▶ _WHAT THE TASK REQUIRES_
The needed output is the run of lines below from the one containing "(486, 534) = (871, 416): purple" through the one containing "(586, 502) = (320, 141): black", copied exactly and free of pictures.

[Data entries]

= Beginning of Section =

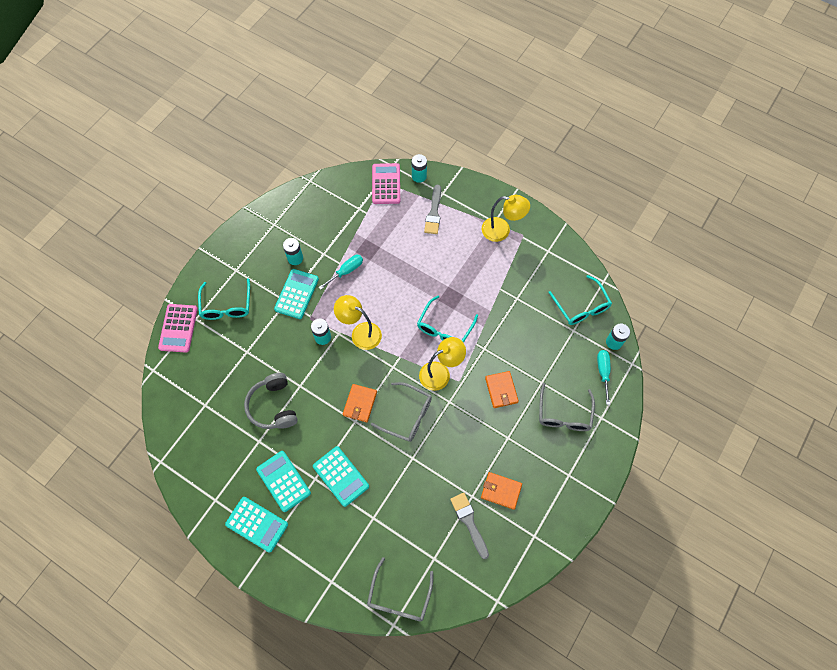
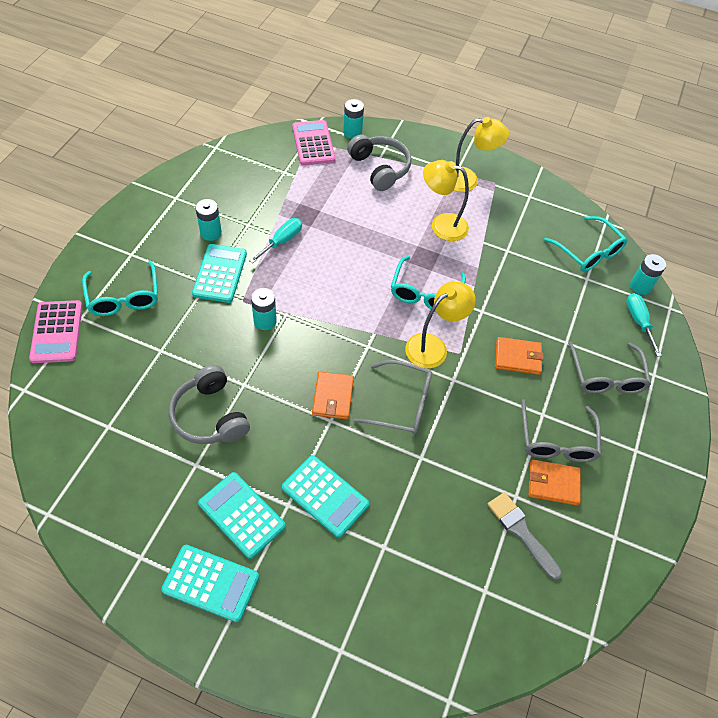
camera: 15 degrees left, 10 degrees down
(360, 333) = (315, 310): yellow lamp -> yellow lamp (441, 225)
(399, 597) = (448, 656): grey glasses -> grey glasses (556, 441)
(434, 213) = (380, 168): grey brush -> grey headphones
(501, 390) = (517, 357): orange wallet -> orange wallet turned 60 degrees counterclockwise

= End of Section =
= Beginning of Section =

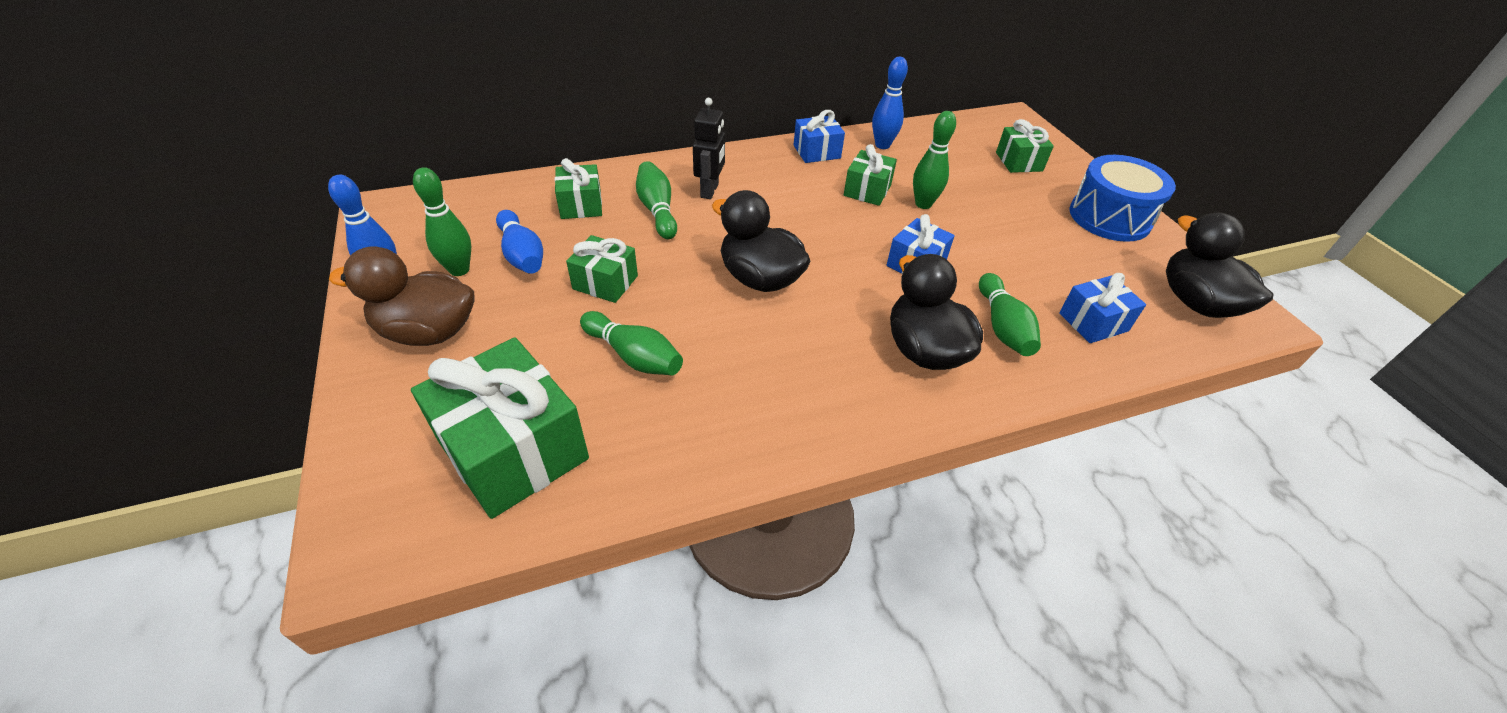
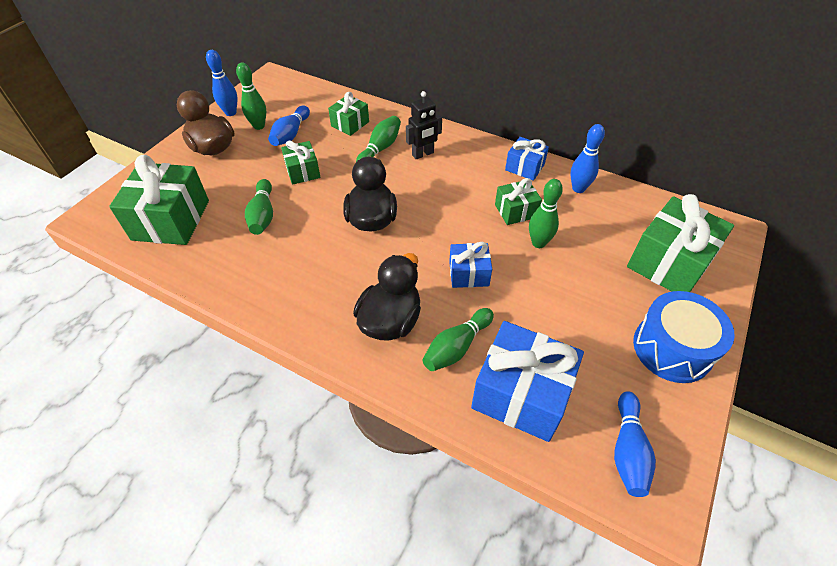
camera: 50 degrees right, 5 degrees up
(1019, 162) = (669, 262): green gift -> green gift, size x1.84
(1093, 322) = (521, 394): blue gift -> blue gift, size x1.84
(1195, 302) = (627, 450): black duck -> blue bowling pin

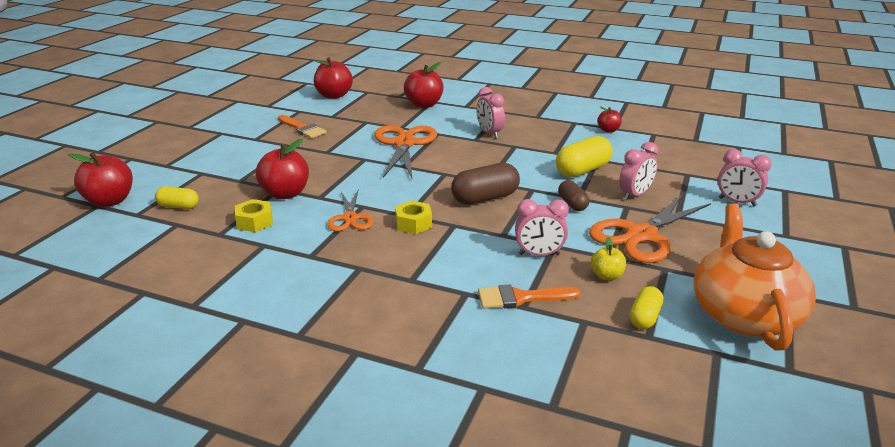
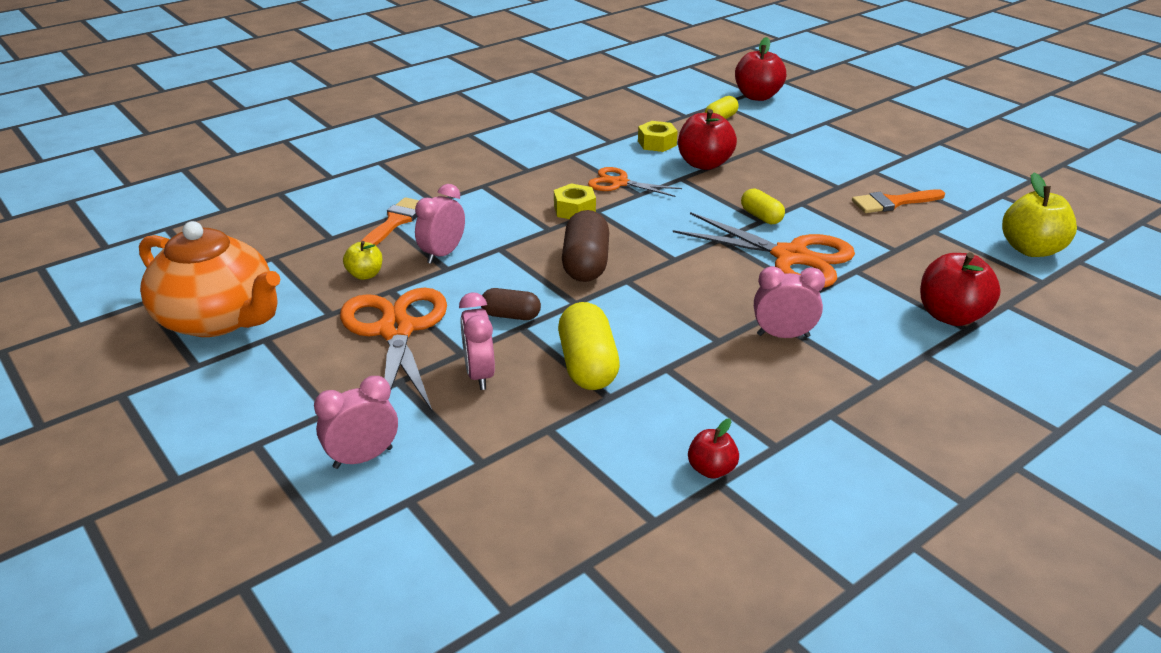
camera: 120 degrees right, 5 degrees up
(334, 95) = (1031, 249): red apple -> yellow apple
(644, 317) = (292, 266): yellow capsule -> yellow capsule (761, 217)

= End of Section =
= Beginning of Section =

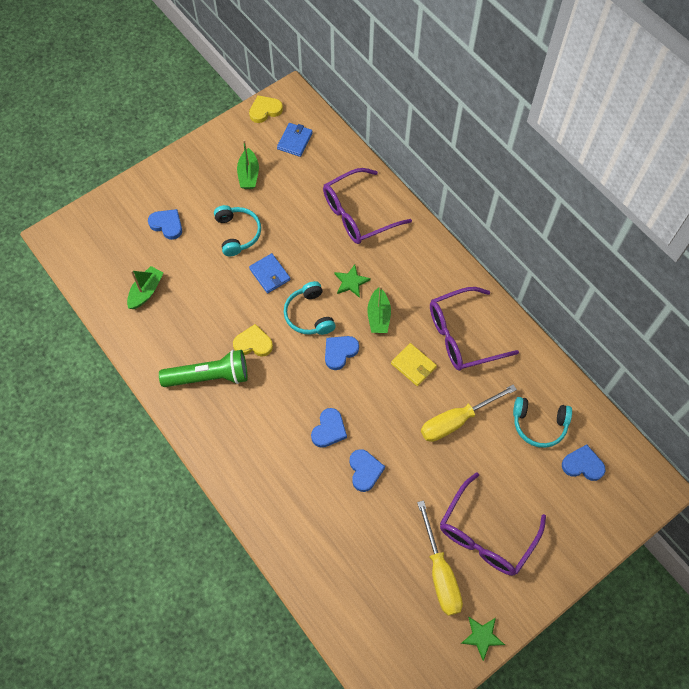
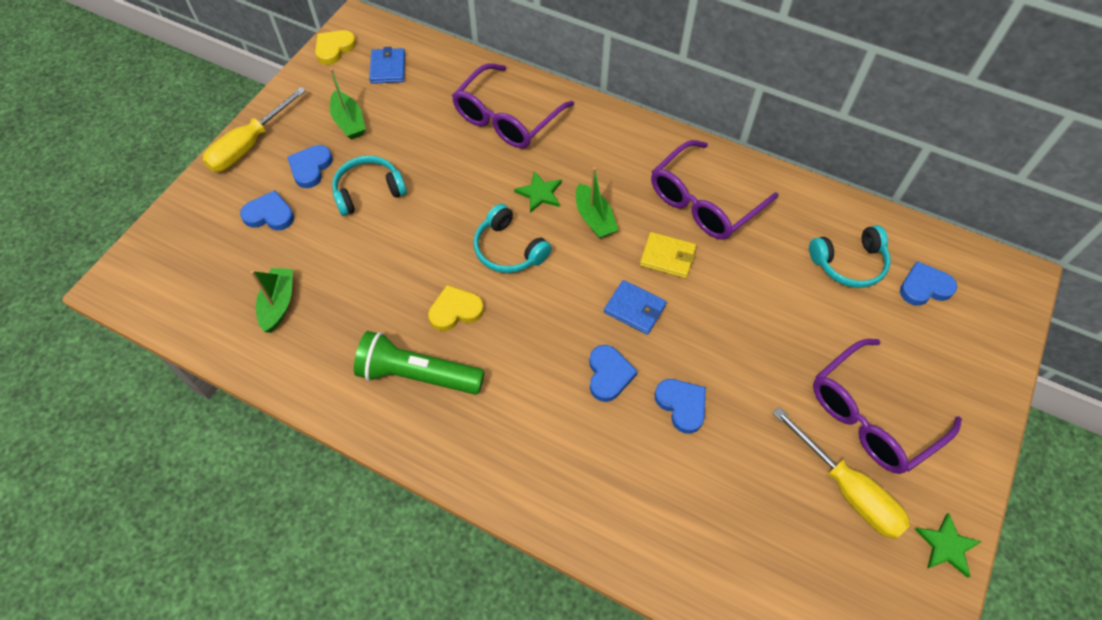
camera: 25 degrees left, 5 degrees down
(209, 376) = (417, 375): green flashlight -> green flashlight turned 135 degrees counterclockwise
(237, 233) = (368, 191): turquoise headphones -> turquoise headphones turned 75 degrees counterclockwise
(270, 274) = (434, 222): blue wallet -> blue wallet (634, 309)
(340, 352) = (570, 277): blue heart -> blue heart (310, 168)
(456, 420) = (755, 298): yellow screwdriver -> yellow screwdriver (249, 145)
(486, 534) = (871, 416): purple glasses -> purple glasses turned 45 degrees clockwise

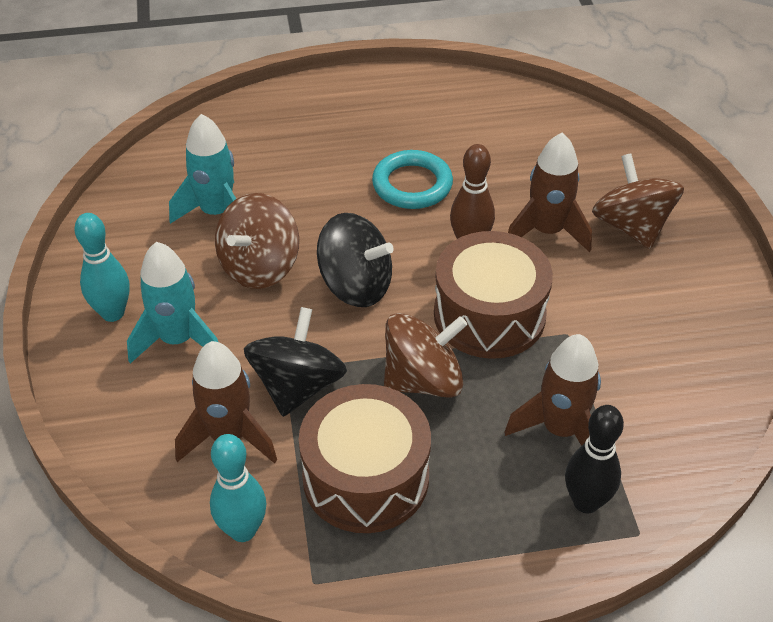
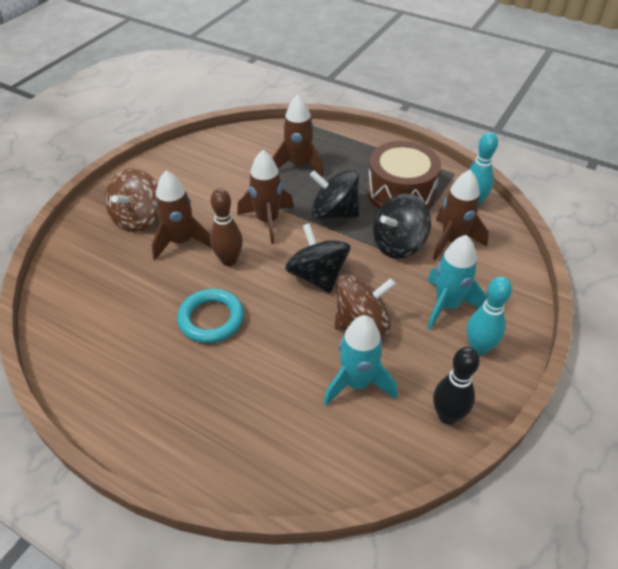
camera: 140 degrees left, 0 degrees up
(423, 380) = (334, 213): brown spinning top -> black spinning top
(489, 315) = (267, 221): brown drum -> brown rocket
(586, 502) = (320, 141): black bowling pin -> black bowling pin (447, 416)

= End of Section =

▶ _SOLUTION TO THIS PROBLEM_
(486, 534) = (871, 416): purple glasses -> purple glasses turned 45 degrees clockwise

camera: 140 degrees left, 0 degrees up
(423, 380) = (334, 213): brown spinning top -> black spinning top
(489, 315) = (267, 221): brown drum -> brown rocket
(586, 502) = (320, 141): black bowling pin -> black bowling pin (447, 416)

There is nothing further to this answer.